AVAILABLE DATA |
+-------+

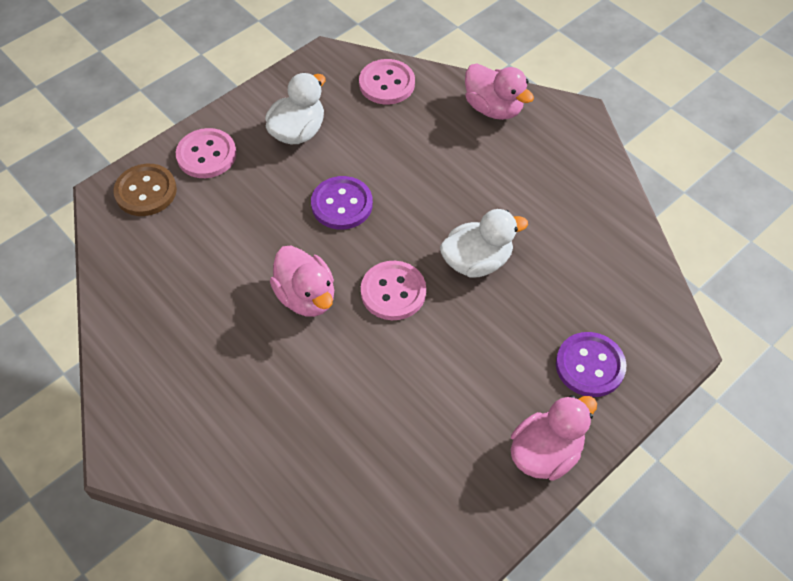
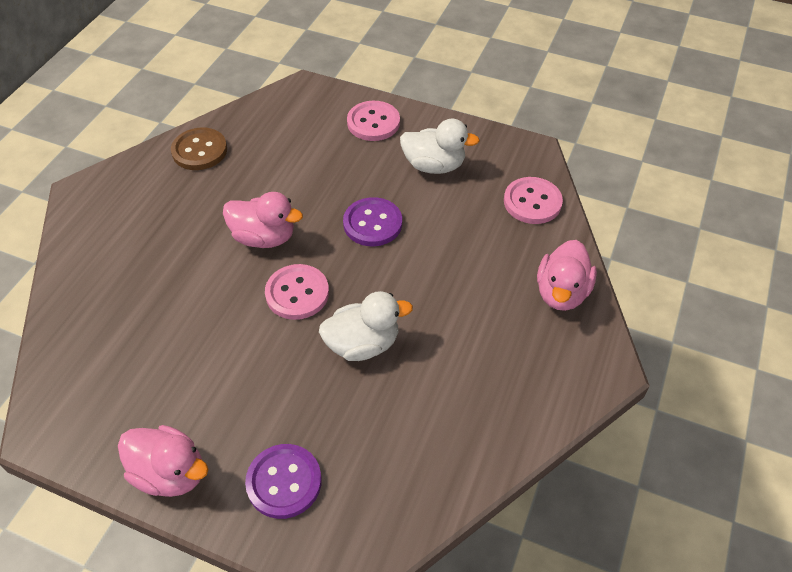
camera: 65 degrees right, 5 degrees down
(146, 191) = (317, 105): brown button -> brown button (199, 151)
(306, 297) = (264, 237): pink duck -> pink duck turned 105 degrees counterclockwise
(477, 261) = (363, 344): white duck -> white duck turned 60 degrees counterclockwise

+-------+

WHAT THE TASK REQUIRES | Would you set down each line of the data exactly, with no images included?

TASK ANSWER |
camera: 65 degrees right, 5 degrees down
(146, 191) = (317, 105): brown button -> brown button (199, 151)
(306, 297) = (264, 237): pink duck -> pink duck turned 105 degrees counterclockwise
(477, 261) = (363, 344): white duck -> white duck turned 60 degrees counterclockwise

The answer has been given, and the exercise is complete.